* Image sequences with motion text

╔══

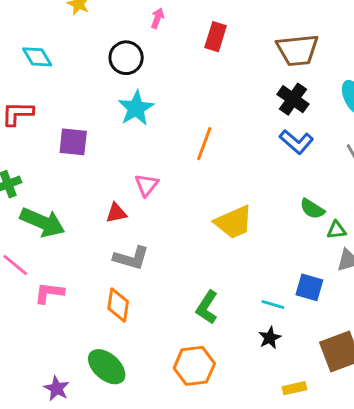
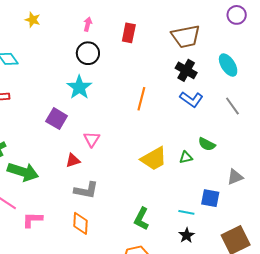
black circle: (126, 58) -> (88, 53), moved
purple square: (73, 142) -> (57, 119), moved, turned 30
orange line: (204, 144) -> (141, 99), moved
green triangle: (337, 230) -> (186, 157), moved

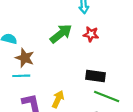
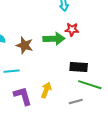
green arrow: (61, 34) -> (54, 39), moved, turned 40
brown star: (25, 58) -> (25, 45), moved

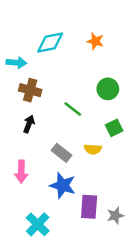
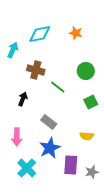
cyan arrow: (16, 63) -> (13, 50), turned -70
brown cross: (30, 90) -> (36, 70), moved
yellow semicircle: (93, 149) -> (87, 136), moved
blue star: (63, 185) -> (50, 148), turned 30
cyan cross: (38, 224) -> (27, 168), moved

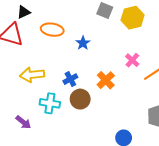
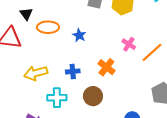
black triangle: (24, 12) -> (26, 14), moved, turned -32
blue cross: (70, 79) -> (73, 71), turned 32
brown circle: (80, 99) -> (93, 96), moved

╚══

Copy out every entry exactly as written, but not the pictures.

* COMPLETED EXERCISE
black circle: (126, 58) -> (88, 53), moved
purple square: (73, 142) -> (57, 119), moved, turned 30
orange line: (204, 144) -> (141, 99), moved
green triangle: (337, 230) -> (186, 157), moved

green arrow: (61, 34) -> (54, 39), moved, turned 40
brown star: (25, 58) -> (25, 45), moved

cyan arrow: (16, 63) -> (13, 50), turned -70
brown cross: (30, 90) -> (36, 70), moved
yellow semicircle: (93, 149) -> (87, 136), moved
blue star: (63, 185) -> (50, 148), turned 30
cyan cross: (38, 224) -> (27, 168), moved

black triangle: (24, 12) -> (26, 14), moved, turned -32
blue cross: (70, 79) -> (73, 71), turned 32
brown circle: (80, 99) -> (93, 96), moved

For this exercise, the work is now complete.